About this task: In your copy, include no images, and write out every entry below exactly as it stands.
········
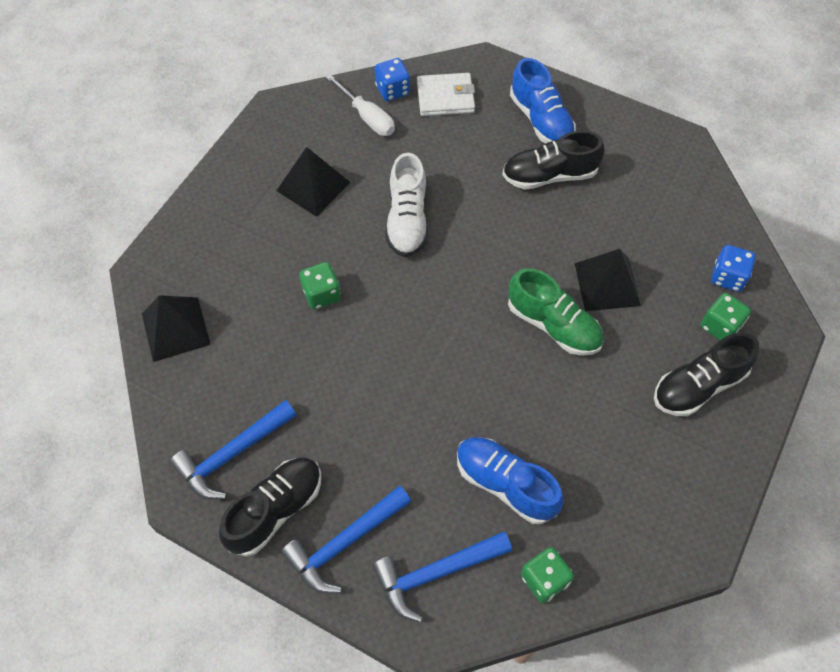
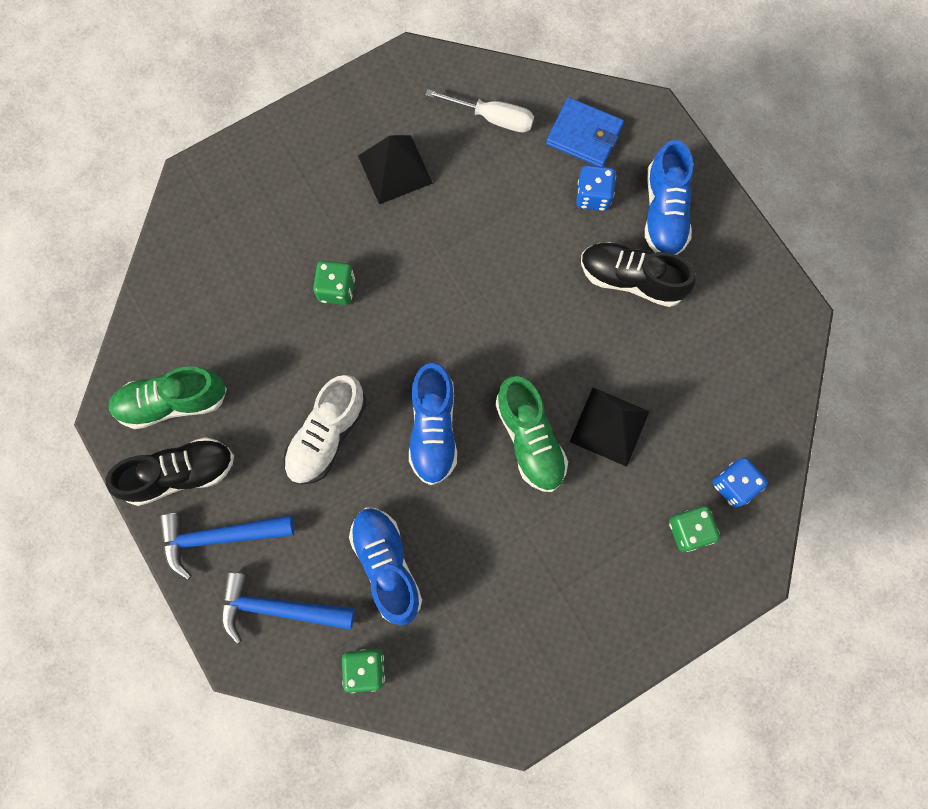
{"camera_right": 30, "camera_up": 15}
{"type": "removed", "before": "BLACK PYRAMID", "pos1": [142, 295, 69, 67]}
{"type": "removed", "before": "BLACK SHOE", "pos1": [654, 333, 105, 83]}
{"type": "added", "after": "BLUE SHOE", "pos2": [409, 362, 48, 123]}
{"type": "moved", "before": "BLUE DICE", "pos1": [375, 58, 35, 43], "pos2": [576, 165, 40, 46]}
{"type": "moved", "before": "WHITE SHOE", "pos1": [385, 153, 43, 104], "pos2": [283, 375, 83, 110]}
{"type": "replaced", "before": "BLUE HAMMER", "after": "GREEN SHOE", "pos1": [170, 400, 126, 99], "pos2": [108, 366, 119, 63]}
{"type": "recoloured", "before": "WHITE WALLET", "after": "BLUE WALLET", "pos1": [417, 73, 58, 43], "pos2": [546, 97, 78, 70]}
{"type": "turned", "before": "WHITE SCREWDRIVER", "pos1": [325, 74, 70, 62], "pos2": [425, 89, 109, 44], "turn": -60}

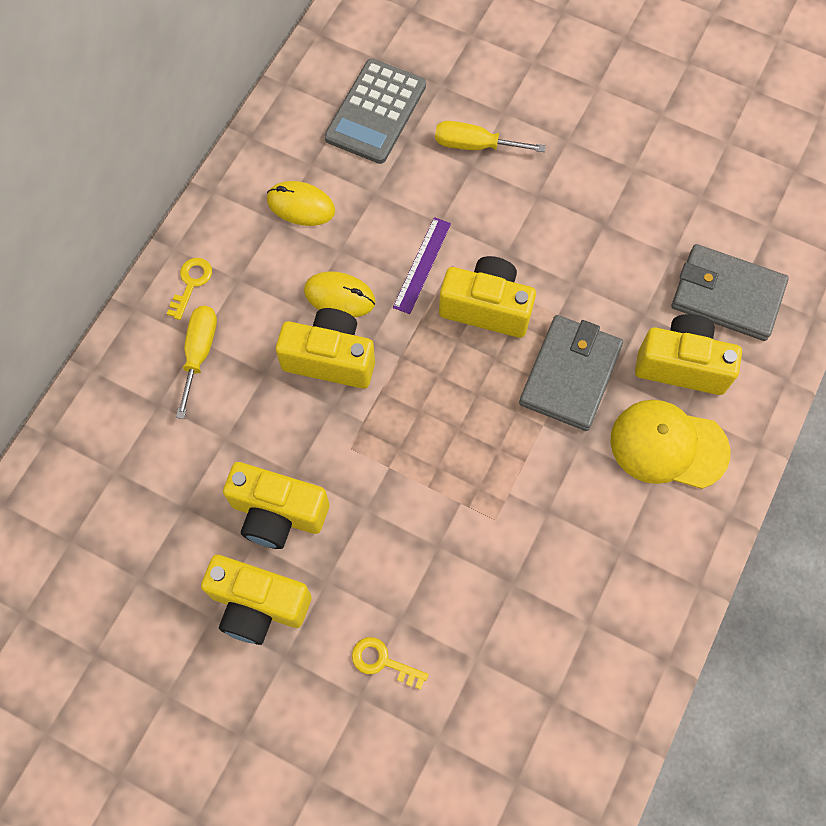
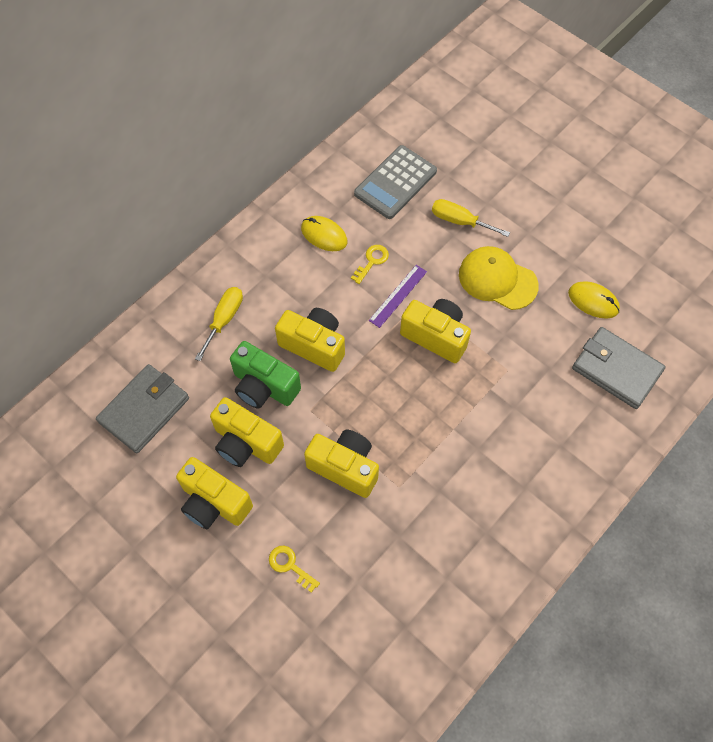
{"camera_right": 15, "camera_up": -5}
{"type": "added", "after": "GREEN CAMERA", "pos2": [230, 341, 71, 68]}
{"type": "moved", "before": "YELLOW KEY", "pos1": [167, 258, 45, 62], "pos2": [351, 245, 38, 39]}
{"type": "moved", "before": "YELLOW MOUSE", "pos1": [304, 271, 72, 46], "pos2": [568, 281, 52, 38]}
{"type": "moved", "before": "GREY WALLET", "pos1": [519, 315, 104, 116], "pos2": [96, 364, 93, 89]}
{"type": "moved", "before": "YELLOW CAP", "pos1": [610, 400, 120, 89], "pos2": [459, 246, 80, 64]}
{"type": "moved", "before": "YELLOW CAMERA", "pos1": [635, 314, 107, 81], "pos2": [304, 430, 75, 68]}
········
Written answer:
{"camera_right": 30, "camera_up": 15}
{"type": "removed", "before": "BLACK PYRAMID", "pos1": [142, 295, 69, 67]}
{"type": "removed", "before": "BLACK SHOE", "pos1": [654, 333, 105, 83]}
{"type": "added", "after": "BLUE SHOE", "pos2": [409, 362, 48, 123]}
{"type": "moved", "before": "BLUE DICE", "pos1": [375, 58, 35, 43], "pos2": [576, 165, 40, 46]}
{"type": "moved", "before": "WHITE SHOE", "pos1": [385, 153, 43, 104], "pos2": [283, 375, 83, 110]}
{"type": "replaced", "before": "BLUE HAMMER", "after": "GREEN SHOE", "pos1": [170, 400, 126, 99], "pos2": [108, 366, 119, 63]}
{"type": "recoloured", "before": "WHITE WALLET", "after": "BLUE WALLET", "pos1": [417, 73, 58, 43], "pos2": [546, 97, 78, 70]}
{"type": "turned", "before": "WHITE SCREWDRIVER", "pos1": [325, 74, 70, 62], "pos2": [425, 89, 109, 44], "turn": -60}

{"camera_right": 15, "camera_up": -5}
{"type": "added", "after": "GREEN CAMERA", "pos2": [230, 341, 71, 68]}
{"type": "moved", "before": "YELLOW KEY", "pos1": [167, 258, 45, 62], "pos2": [351, 245, 38, 39]}
{"type": "moved", "before": "YELLOW MOUSE", "pos1": [304, 271, 72, 46], "pos2": [568, 281, 52, 38]}
{"type": "moved", "before": "GREY WALLET", "pos1": [519, 315, 104, 116], "pos2": [96, 364, 93, 89]}
{"type": "moved", "before": "YELLOW CAP", "pos1": [610, 400, 120, 89], "pos2": [459, 246, 80, 64]}
{"type": "moved", "before": "YELLOW CAMERA", "pos1": [635, 314, 107, 81], "pos2": [304, 430, 75, 68]}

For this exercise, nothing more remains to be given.